■ Listed records

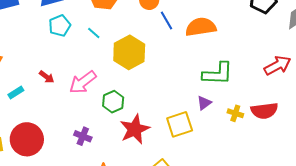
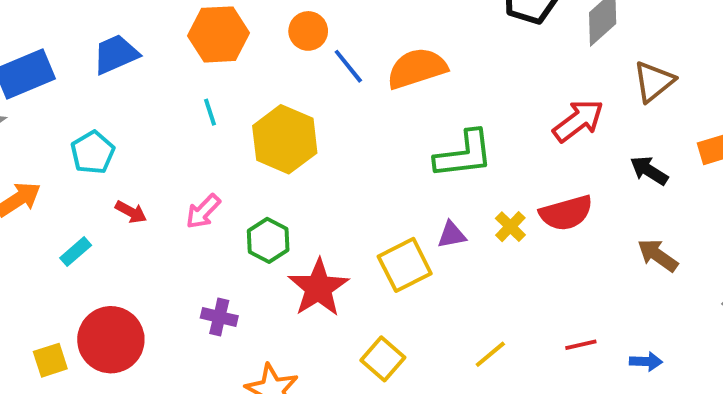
cyan pentagon: (60, 26) -> (93, 152), moved
cyan line: (94, 33) -> (210, 112), turned 40
pink arrow: (83, 82) -> (203, 212), size x0.7
purple triangle: (204, 103) -> (452, 235), moved, turned 35
yellow cross: (235, 113) -> (510, 227), turned 35

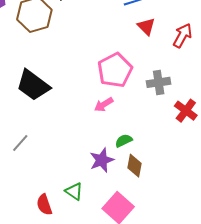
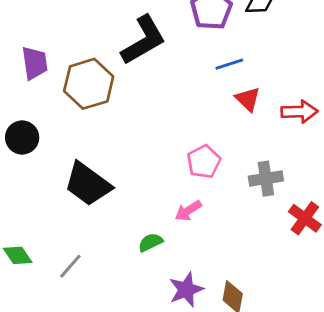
red arrow: (183, 36) -> (299, 112), turned 60
pink pentagon: (115, 70) -> (204, 162), size x0.7
green semicircle: (124, 141) -> (150, 242), moved

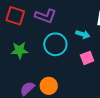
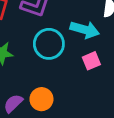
cyan arrow: (83, 34) -> (85, 30), size x1.5

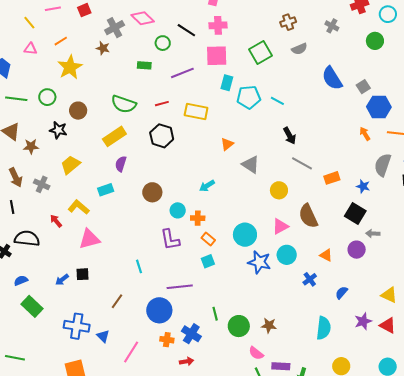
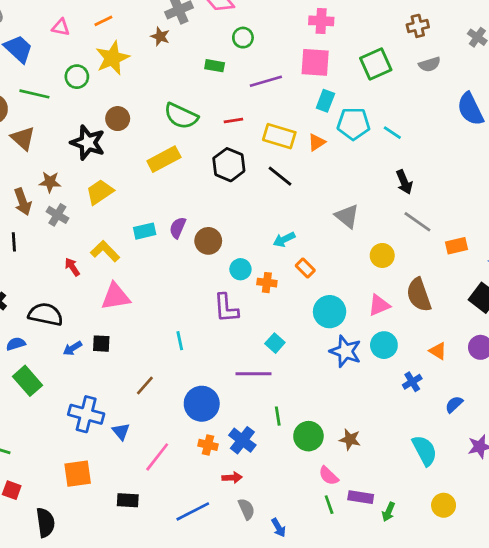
black line: (186, 30) -> (280, 176), moved
green circle: (47, 97) -> (77, 77), moved
black star: (58, 130) -> (88, 143), size x1.4
orange triangle: (227, 144) -> (317, 142), moved
brown star: (31, 146) -> (50, 182), moved
purple semicircle: (121, 164) -> (178, 228), moved
black semicircle: (27, 238) -> (46, 314), moved
orange rectangle: (208, 239) -> (305, 268), moved
cyan square: (208, 261) -> (275, 343), turned -32
purple line: (180, 287) -> (254, 374), moved
cyan semicircle: (324, 328) -> (425, 450), turned -40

■ Problem details
The string "green" appears in how many lines above? Answer with the number only.

■ Task output
2